Doel: Zet alle gegevens om in een JSON-lijst van strings, met één string per regel en zonder lege regels. Neem de afbeeldingen niet op in het antwoord.

Gegevensset:
____

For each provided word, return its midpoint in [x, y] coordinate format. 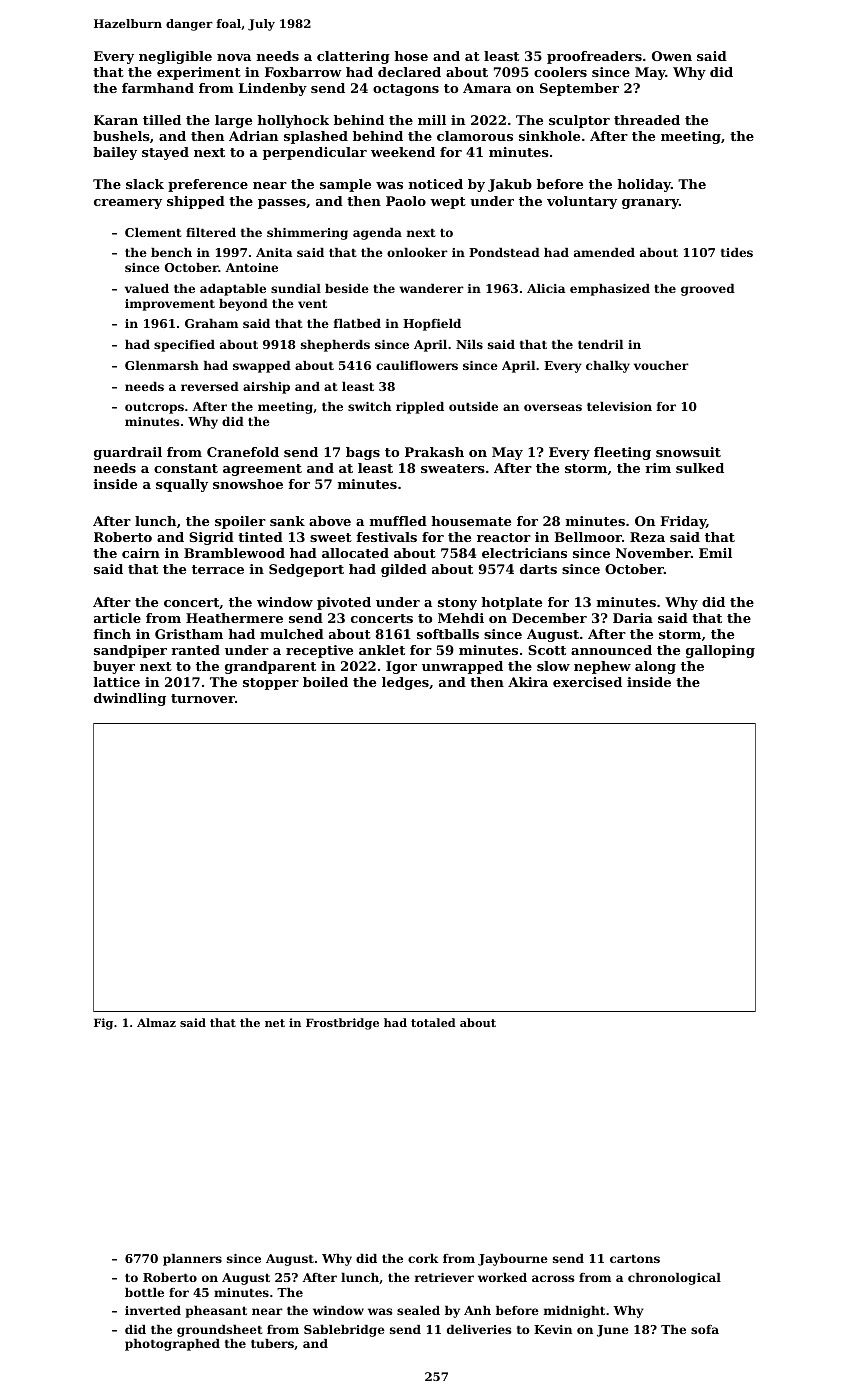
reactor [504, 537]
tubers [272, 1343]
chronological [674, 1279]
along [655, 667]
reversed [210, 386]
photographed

____

Eindantwoord:
[
  "For each provided word, return its midpoint in [x, y] coordinate format. ",
  "reactor [504, 537]",
  "tubers [272, 1343]",
  "chronological [674, 1279]",
  "along [655, 667]",
  "reversed [210, 386]",
  "photographed"
]